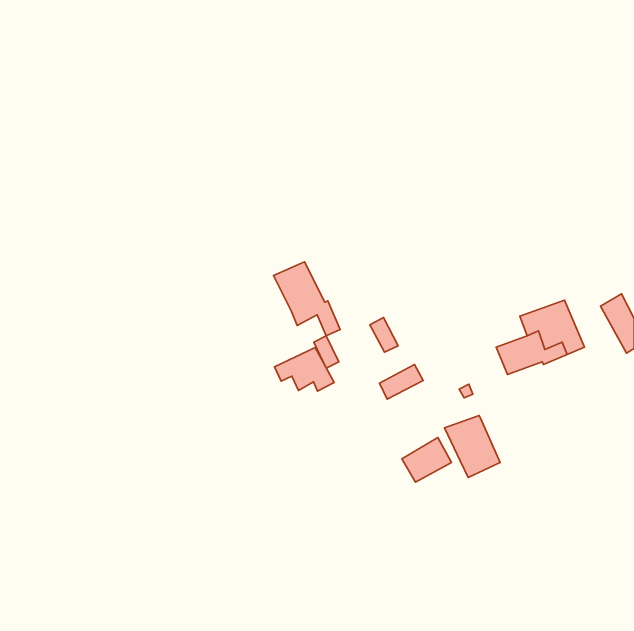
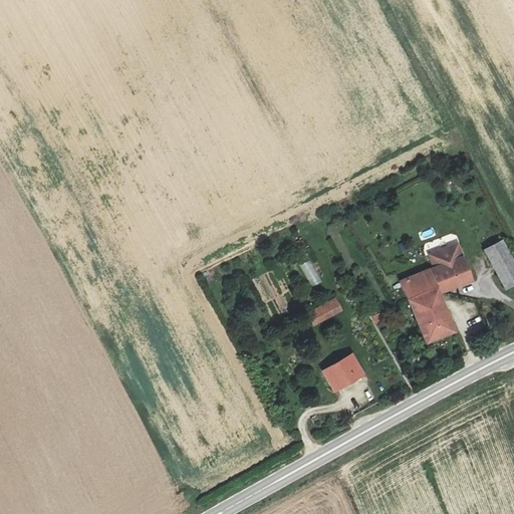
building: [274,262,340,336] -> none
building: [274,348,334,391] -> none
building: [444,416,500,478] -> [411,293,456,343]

---

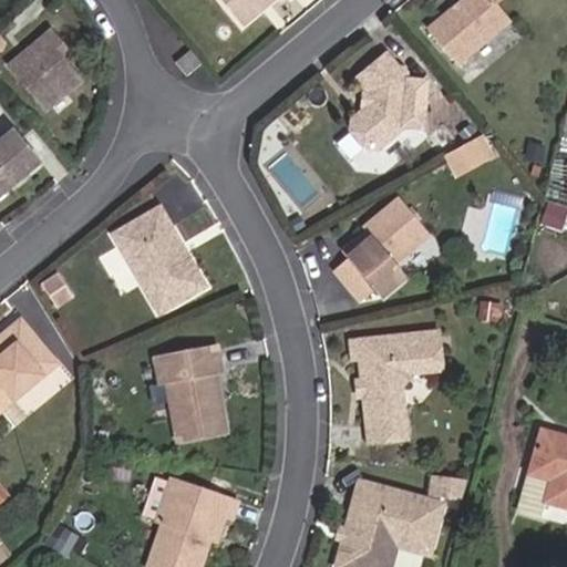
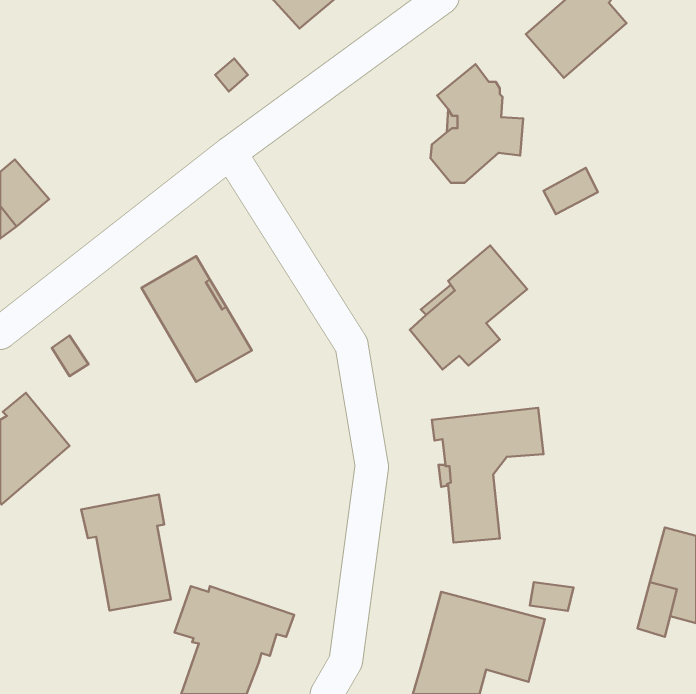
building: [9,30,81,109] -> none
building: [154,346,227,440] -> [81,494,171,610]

◆ **ACTIVITY**
Could you restate word for word the lines above from the one containing "building: [9,30,81,109] -> none" through the one containing "building: [154,346,227,440] ->", both included, and nothing else?

◆ **RESULT**
building: [9,30,81,109] -> none
building: [154,346,227,440] -> [81,494,171,610]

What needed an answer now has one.